Dataset records:
------------------------------------------------------------------------

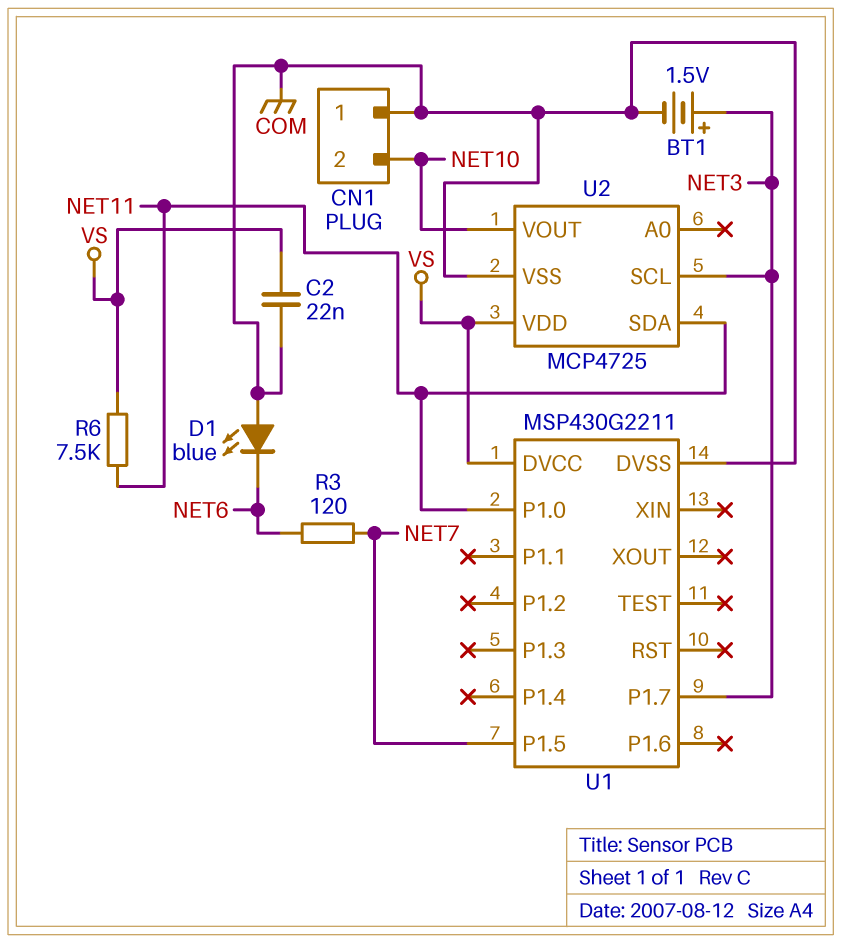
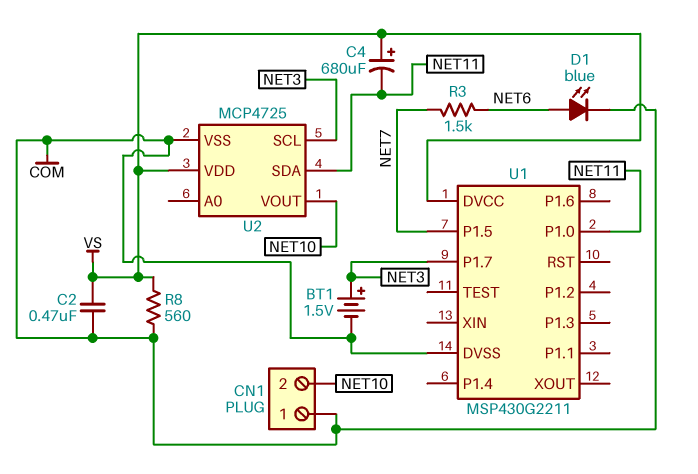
C2: 22nF (COM, VS) -> 470nF (COM, VS)
C4: none -> 680uF (plus VS, minus NET11)
D1: LED blue (A COM, K NET6) -> LED blue (A NET6, K COM)
R3: 120 (NET6, NET7) -> 1.5k (NET6, NET7)
R6: 7.5k (NET11, VS) -> none
R8: none -> 560 (COM, VS)

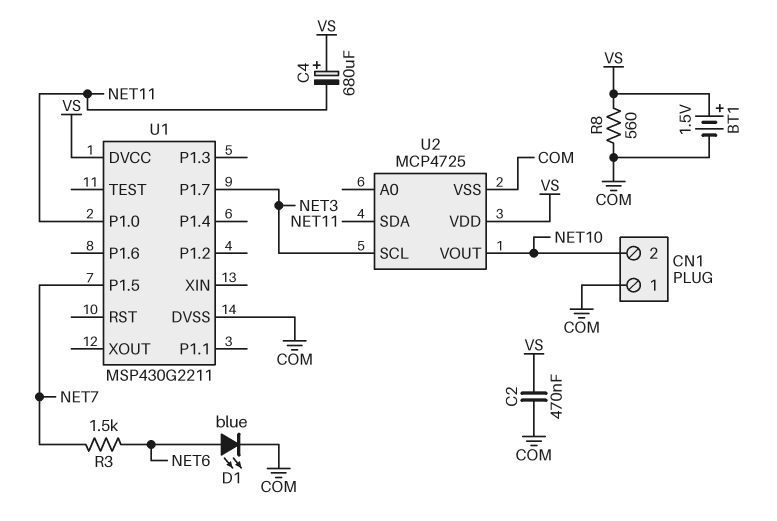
BT1: 1.5V (plus NET3, minus COM) -> 1.5V (plus VS, minus COM)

------------------------------------------------------------------------

The answer must be every line of the records that contains the word "plus".

C4: none -> 680uF (plus VS, minus NET11)
BT1: 1.5V (plus NET3, minus COM) -> 1.5V (plus VS, minus COM)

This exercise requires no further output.